Dataset extract:
+ + + + + + +

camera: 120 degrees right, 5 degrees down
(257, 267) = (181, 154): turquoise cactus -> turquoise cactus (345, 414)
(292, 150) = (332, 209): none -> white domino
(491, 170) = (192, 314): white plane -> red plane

+ + + + + + +

Task requirements: Print the data again exactly.

Reply:
camera: 120 degrees right, 5 degrees down
(257, 267) = (181, 154): turquoise cactus -> turquoise cactus (345, 414)
(292, 150) = (332, 209): none -> white domino
(491, 170) = (192, 314): white plane -> red plane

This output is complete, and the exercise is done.